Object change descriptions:
╭──
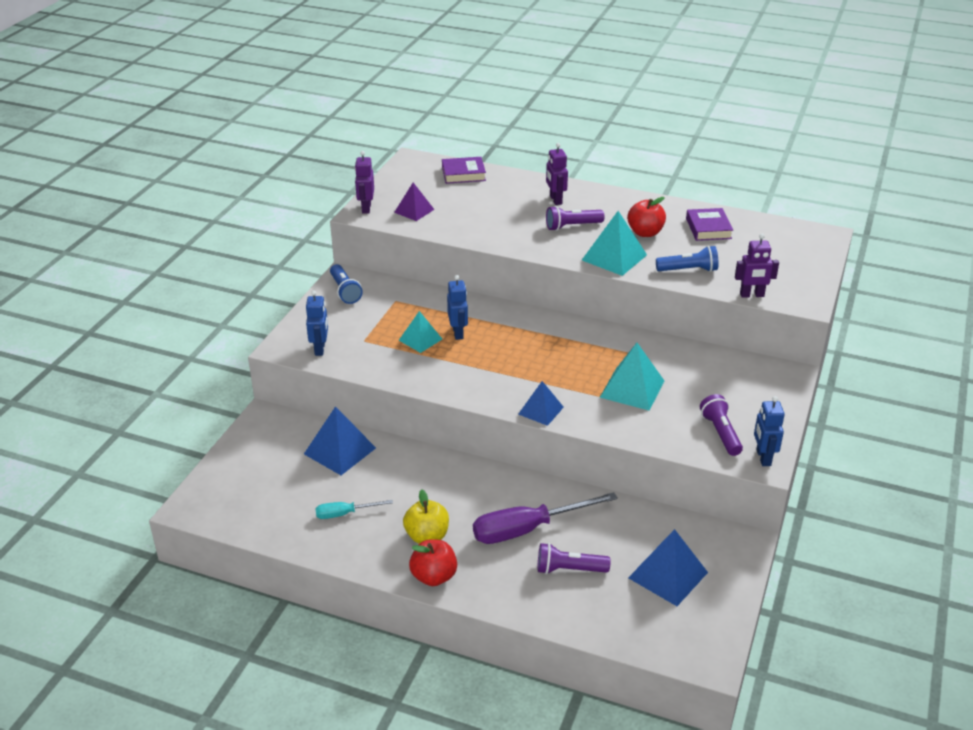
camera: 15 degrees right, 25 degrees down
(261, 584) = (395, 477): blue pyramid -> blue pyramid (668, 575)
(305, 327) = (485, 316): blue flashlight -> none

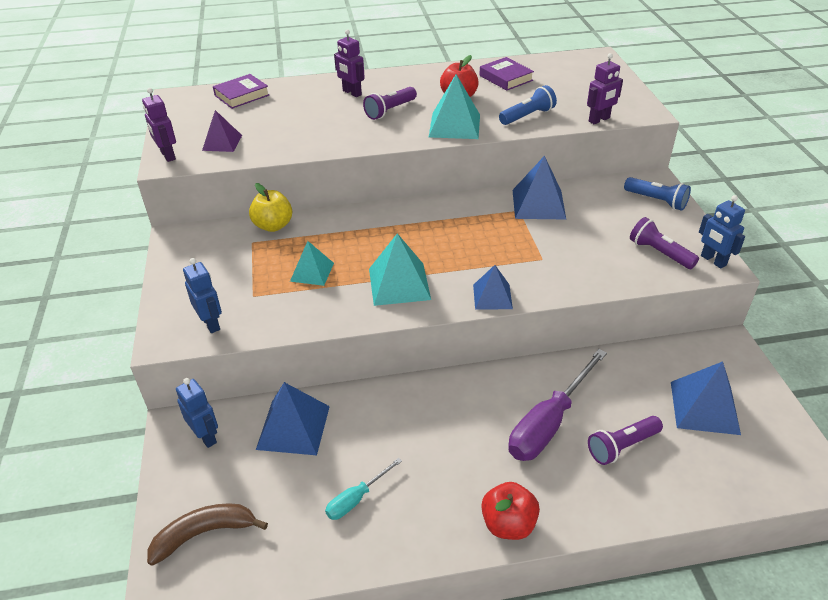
camera: 30 degrees left, 5 degrees up
(233, 489) = (204, 534): none -> brown banana
(345, 291) = (189, 252): blue flashlight -> blue flashlight (656, 201)
(427, 536) = (462, 480): yellow apple -> yellow apple (273, 226)
(458, 333) = (344, 251): blue robot -> blue robot (206, 436)
(632, 388) = (550, 242): turquoise pyramid -> turquoise pyramid (399, 284)
(656, 354) = (538, 204): none -> blue pyramid

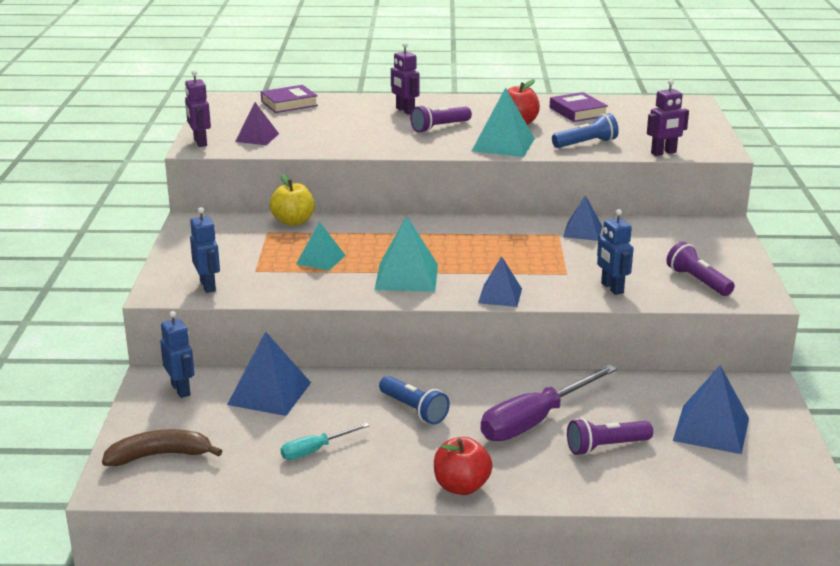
camera: 10 degrees right, 15 degrees down
(538, 204) = (582, 231): blue pyramid -> blue pyramid, size x0.64
(656, 201) = (717, 241): blue flashlight -> blue flashlight (414, 410)
(713, 260) = (755, 293): blue robot -> blue robot (612, 288)

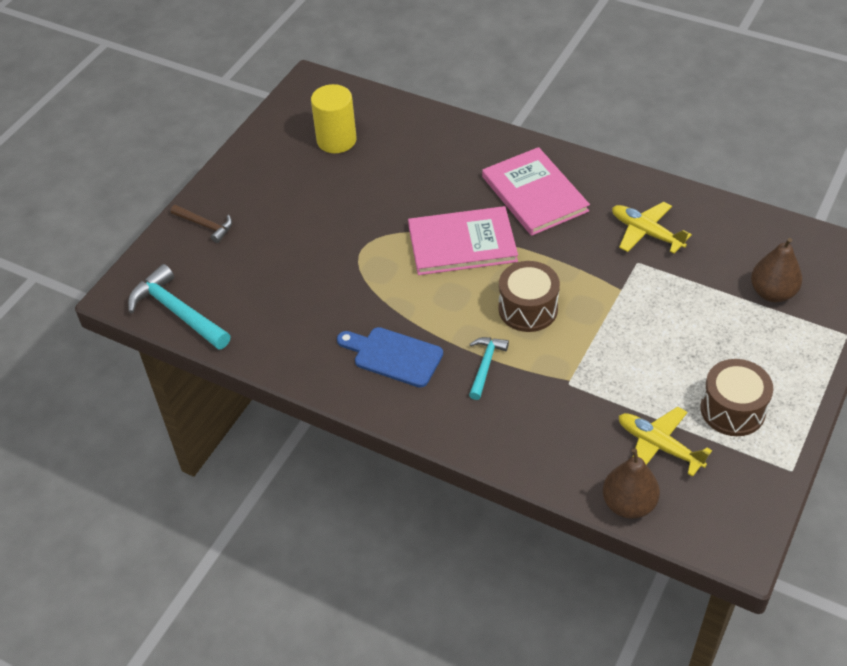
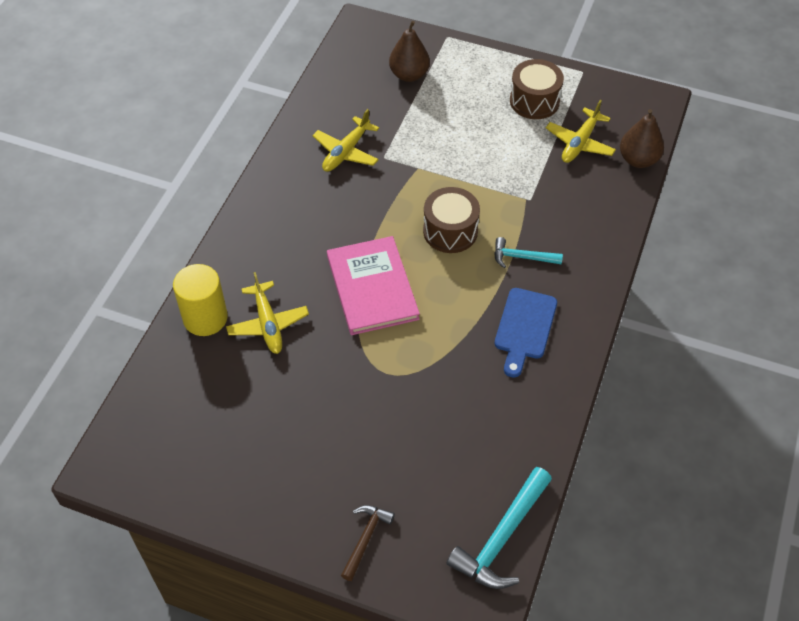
camera: 100 degrees left, 5 degrees up
(336, 140) = (215, 423): yellow cylinder -> yellow cylinder (205, 318)
(431, 172) = (268, 324): none -> yellow plane
(534, 194) = (298, 234): pink book -> none

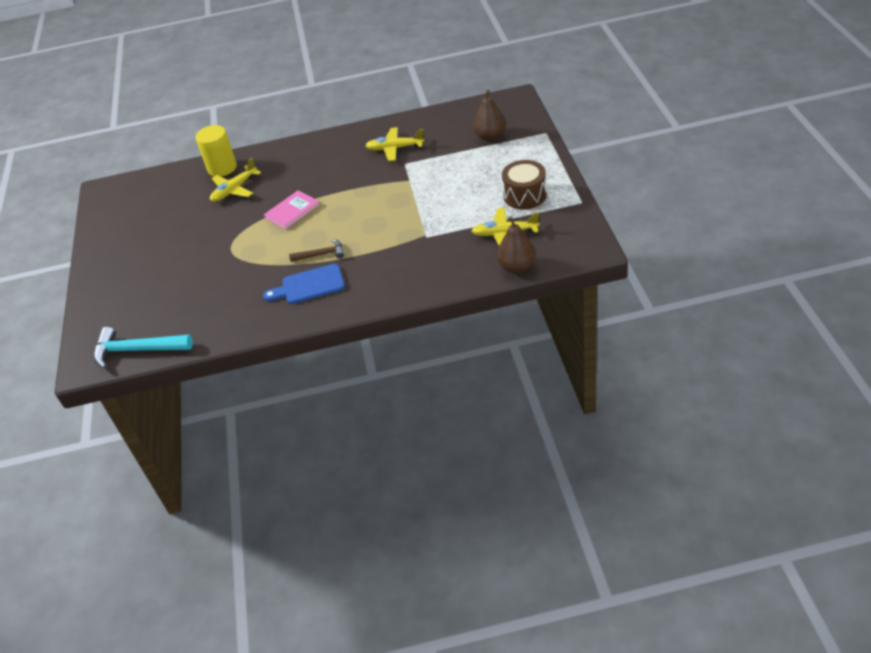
camera: 65 degrees right, 10 degrees down
(365, 538) = (107, 297): brown hammer -> brown hammer (321, 254)
(372, 287) = (292, 211): pink book -> pink book, size x0.64
(450, 231) = (365, 218): brown drum -> none
(522, 257) = (370, 257): turquoise hammer -> none

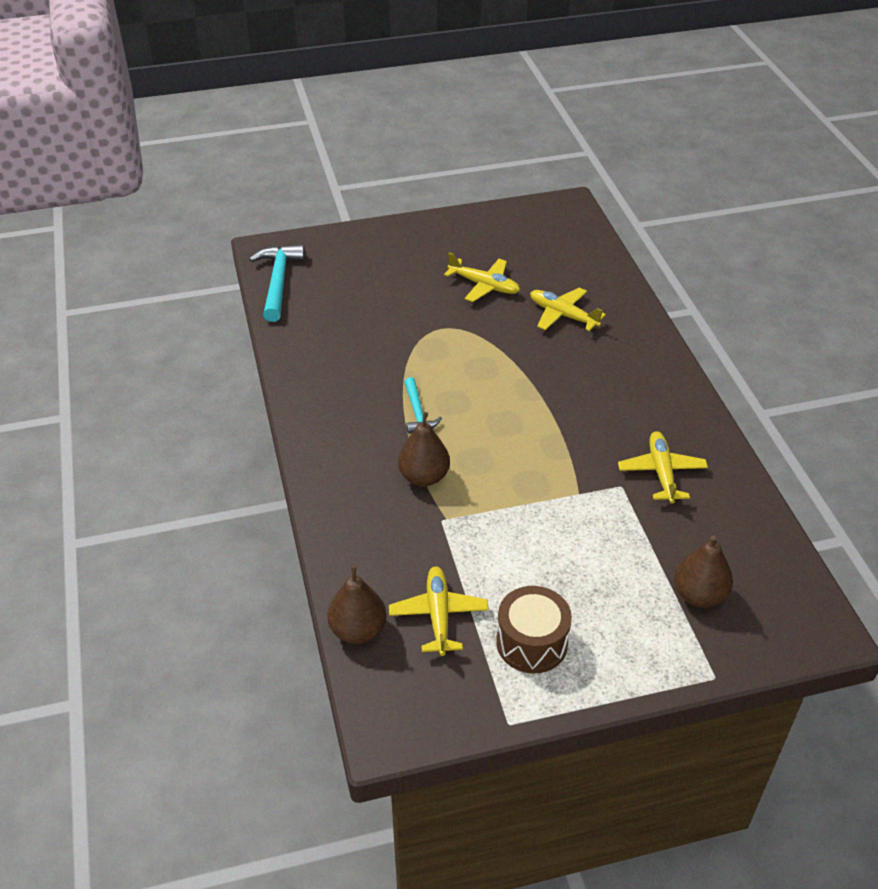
camera: 80 degrees right, 0 degrees up
(187, 229) = (484, 285): none -> yellow plane
(222, 168) = (612, 297): yellow cylinder -> none
(292, 211) = (512, 375): pink book -> none
(309, 285) = (358, 407): blue cutting board -> none
(321, 254) = (417, 413): brown hammer -> turquoise hammer
(385, 247) = (424, 477): none -> brown pear

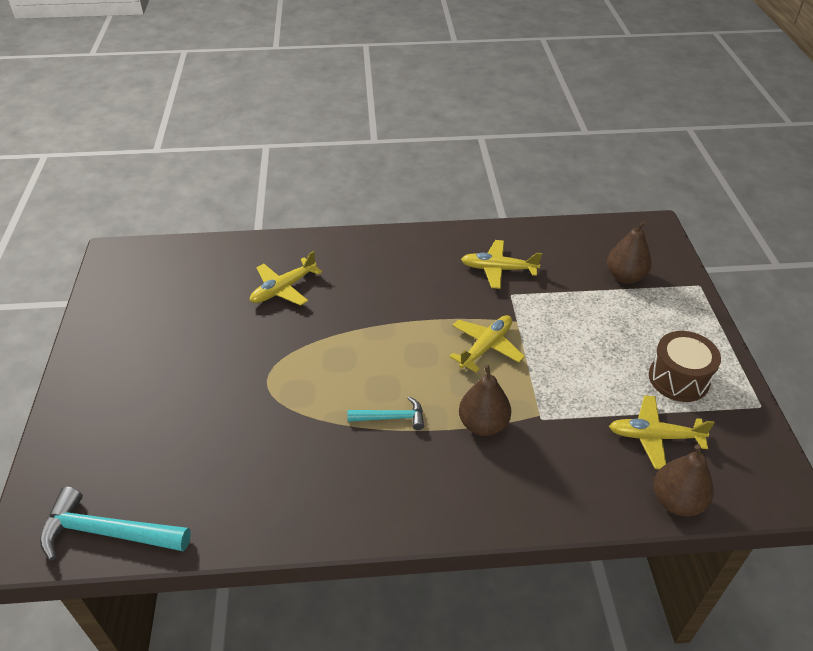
camera: 80 degrees left, 0 degrees up
(484, 285) = (213, 336): yellow plane -> yellow plane (486, 347)

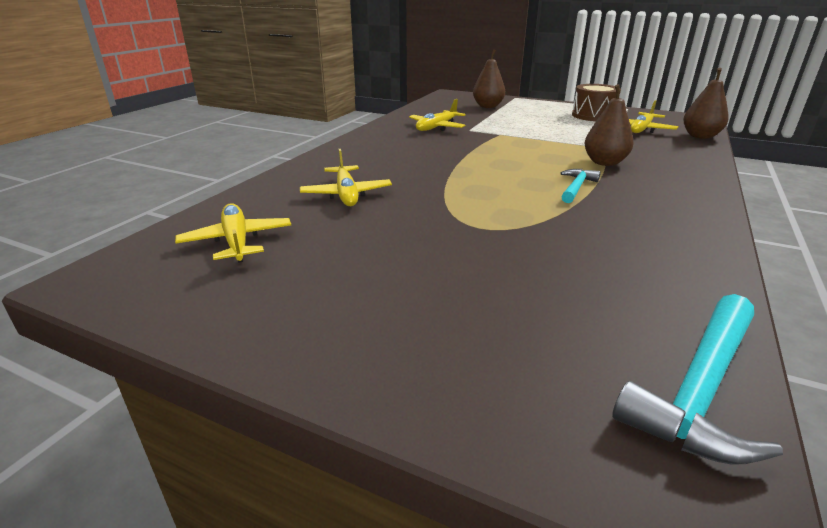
camera: 60 degrees left, 15 degrees down
(486, 347) = (519, 146): yellow plane -> yellow plane (237, 241)

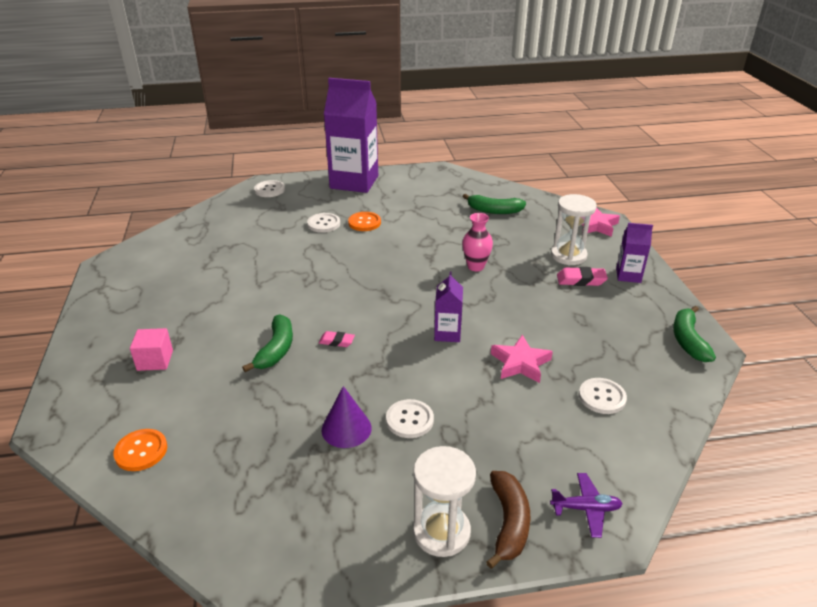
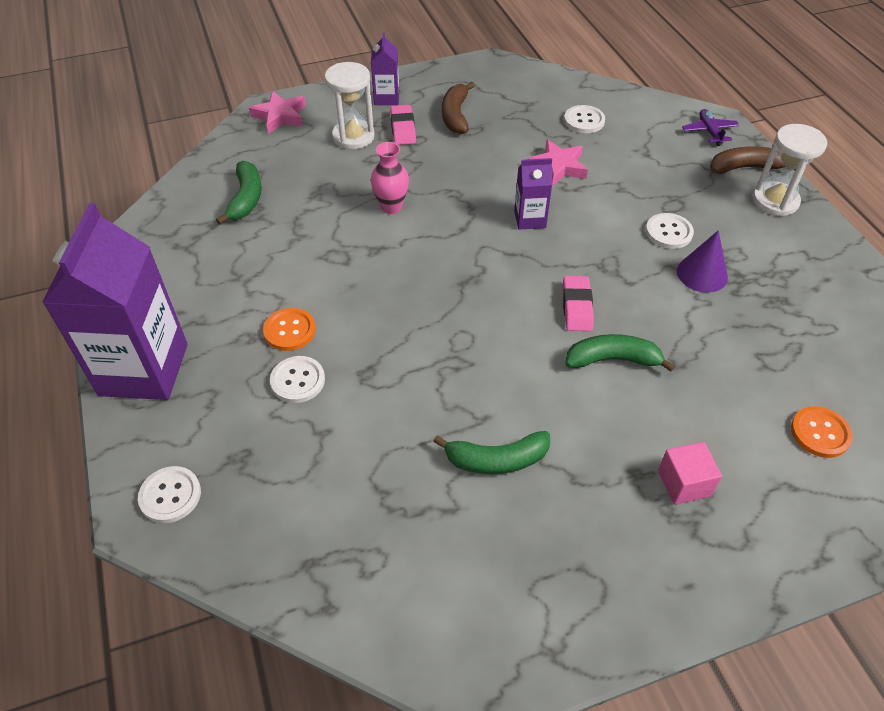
camera: 100 degrees left, 15 degrees up
(336, 341) = (577, 307): pink eraser -> pink eraser, size x1.52
(604, 311) = (455, 115): none -> brown banana
(688, 340) = (487, 72): green banana -> green banana (496, 460)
╰──
# DIRECTIVE:
Print the lines from the one that contains "camera: 80 degrees right, 0 degrees up" through the last line of the data, exactly and in full, and no other lines. Pictures are not part of the copy.

# TASK RESPONSE:
camera: 80 degrees right, 0 degrees up
(187, 229) = (484, 285): none -> yellow plane
(222, 168) = (612, 297): yellow cylinder -> none
(292, 211) = (512, 375): pink book -> none
(309, 285) = (358, 407): blue cutting board -> none
(321, 254) = (417, 413): brown hammer -> turquoise hammer
(385, 247) = (424, 477): none -> brown pear

camera: 80 degrees left, 0 degrees up
(484, 285) = (213, 336): yellow plane -> yellow plane (486, 347)

camera: 60 degrees left, 15 degrees down
(486, 347) = (519, 146): yellow plane -> yellow plane (237, 241)

camera: 100 degrees left, 15 degrees up
(336, 341) = (577, 307): pink eraser -> pink eraser, size x1.52
(604, 311) = (455, 115): none -> brown banana
(688, 340) = (487, 72): green banana -> green banana (496, 460)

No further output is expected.